Segment Start: EXERCISE MATERIALS

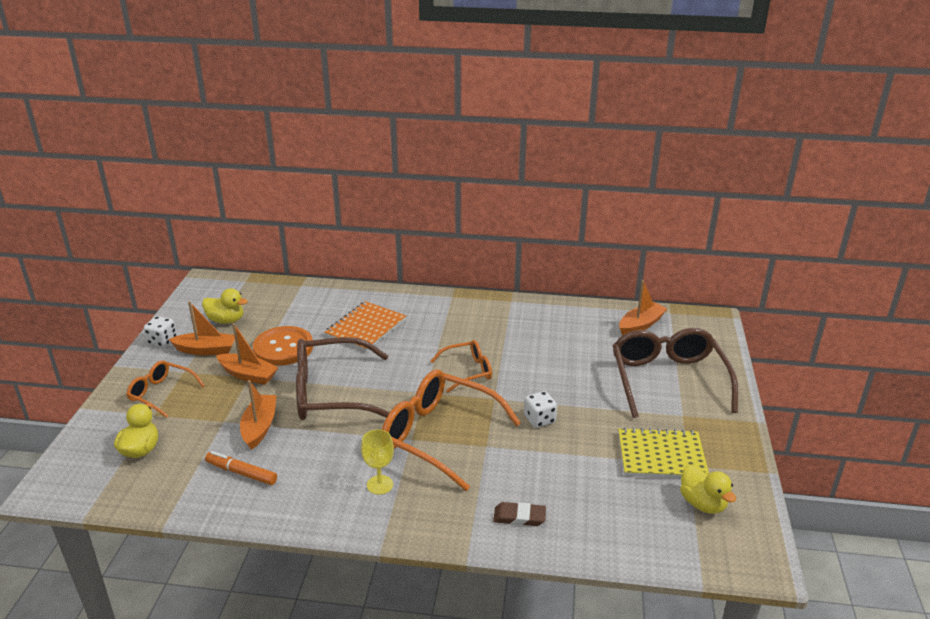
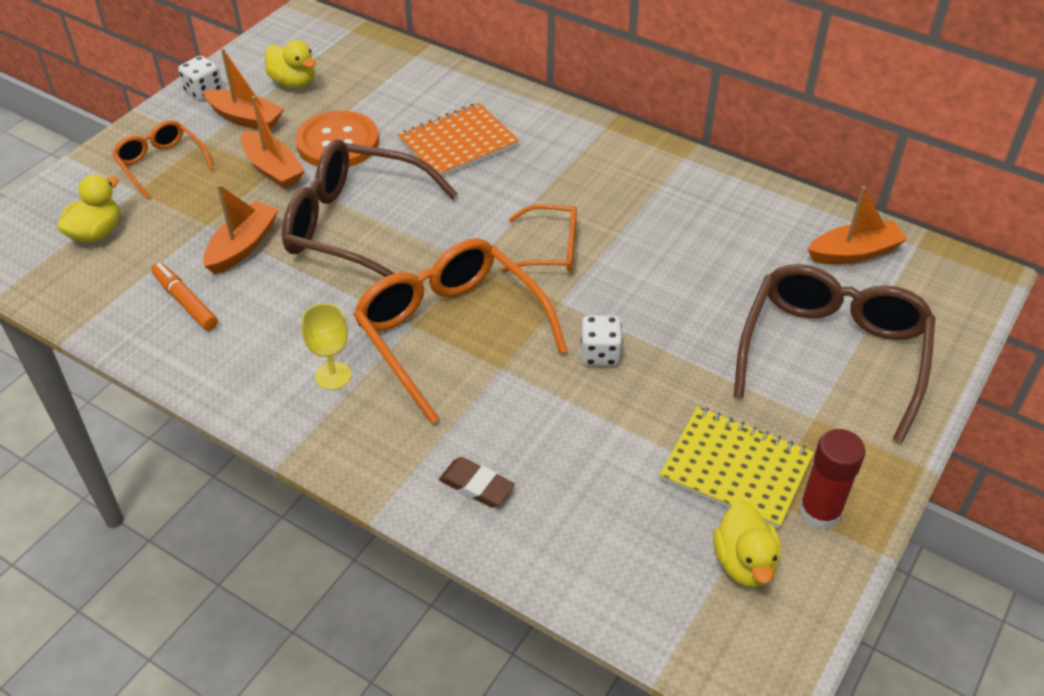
camera: 25 degrees right, 15 degrees up
none -> red glue stick [799,429,865,530]

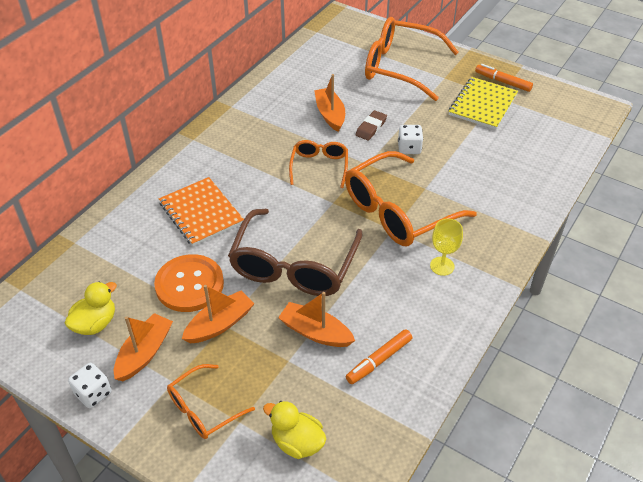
camera: 90 degrees left, 0 degrees up
brown eraser [439,457,515,507] -> brown eraser moved to [356,110,387,141]
yellow duck [713,501,781,588] -> none
brown glasses [733,264,935,443] -> orange glasses [365,17,459,101]
red glue stick [799,429,865,530] -> orange marker [475,64,533,92]
orange boat [808,186,907,264] -> orange boat moved to [314,74,345,132]

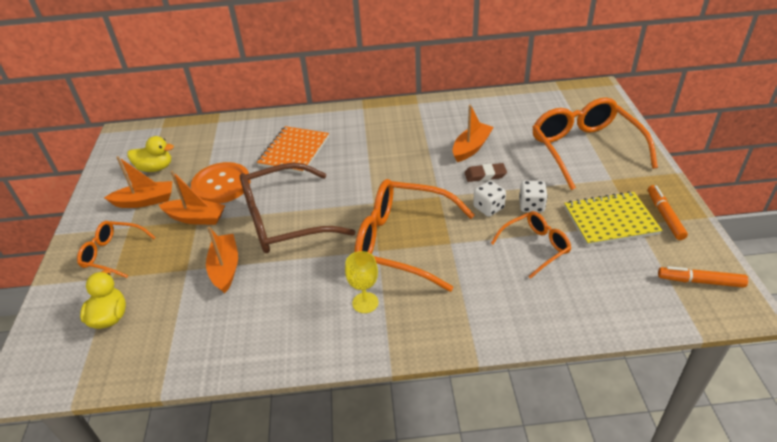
camera: 55 degrees right, 5 degrees down
white dice [68,363,112,408] -> white dice moved to [519,181,548,212]
orange glasses [289,140,348,188] -> orange glasses moved to [491,211,571,279]
orange marker [346,329,412,384] -> orange marker moved to [658,266,748,288]

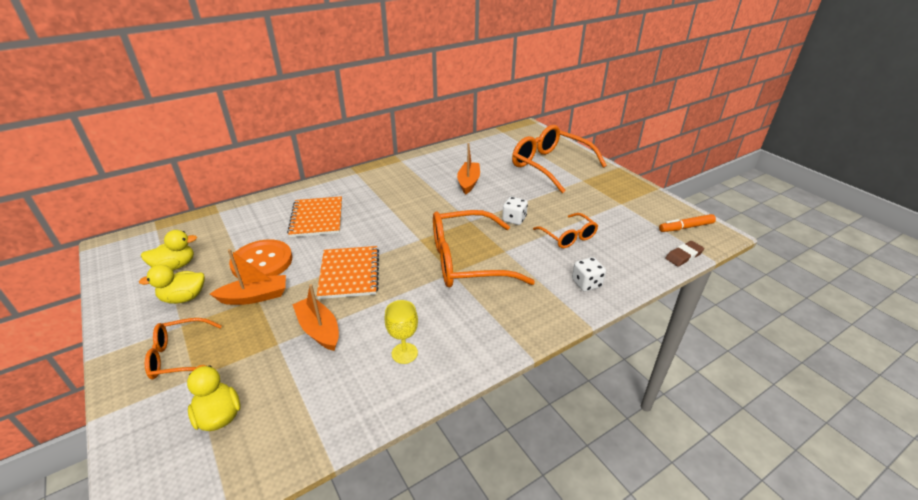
camera: 30 degrees left, 5 degrees down
orange boat [104,156,172,208] -> yellow duck [139,264,205,304]
brown glasses [240,163,356,253] -> orange notebook [317,246,379,299]
yellow goblet [345,251,378,313] -> yellow goblet moved to [385,300,418,364]
brown eraser [465,163,507,182] -> brown eraser moved to [665,241,705,266]
orange glasses [491,211,571,279] -> orange glasses turned 120 degrees clockwise [533,213,598,248]
white dice [519,181,548,212] -> white dice moved to [572,257,606,292]
yellow notebook [564,191,663,246] -> none
orange marker [648,185,688,240] -> none

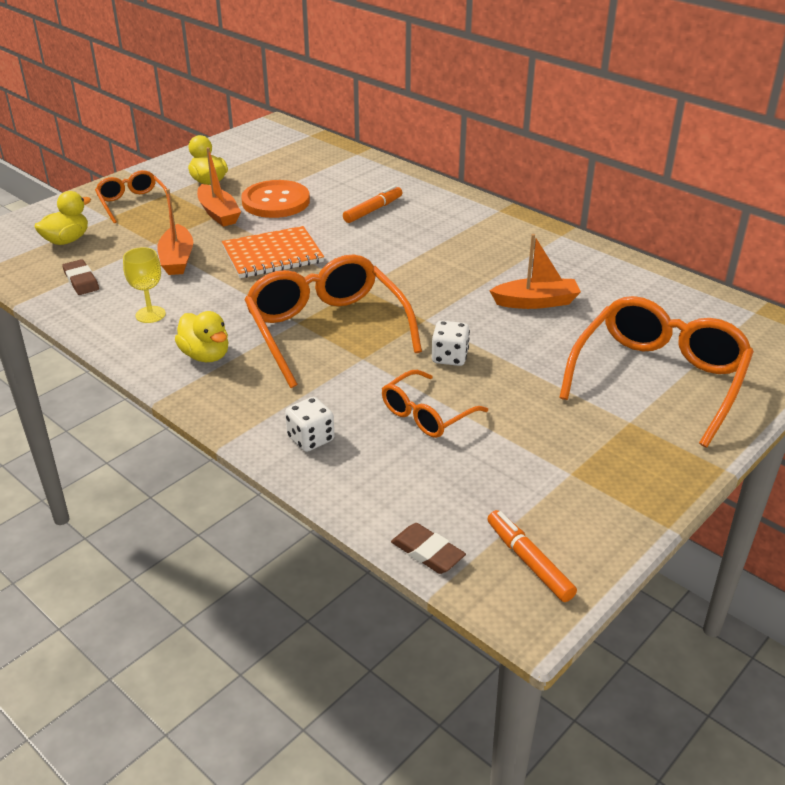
camera: 75 degrees right, 0 degrees up
yellow duck [141,230,197,270] -> yellow duck moved to [175,311,229,362]
orange notebook [287,196,342,237] -> orange marker [343,185,402,223]
orange boat [292,284,339,351] -> orange boat turned 135 degrees clockwise [157,189,193,275]
none -> brown eraser [62,259,99,295]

Segment End: EXERCISE MATERIALS

* **TASK**:
Would you please repeat only the lines above, beginning at the one that has "orange boat [808,186,907,264]" and stopping after the one that has "orange boat [104,156,172,208]", exactly and with no pictures?

* **WRITTEN ANSWER**:
orange boat [808,186,907,264] -> orange boat moved to [314,74,345,132]

camera: 55 degrees right, 5 degrees down
white dice [68,363,112,408] -> white dice moved to [519,181,548,212]
orange glasses [289,140,348,188] -> orange glasses moved to [491,211,571,279]
orange marker [346,329,412,384] -> orange marker moved to [658,266,748,288]

camera: 30 degrees left, 5 degrees down
orange boat [104,156,172,208] -> yellow duck [139,264,205,304]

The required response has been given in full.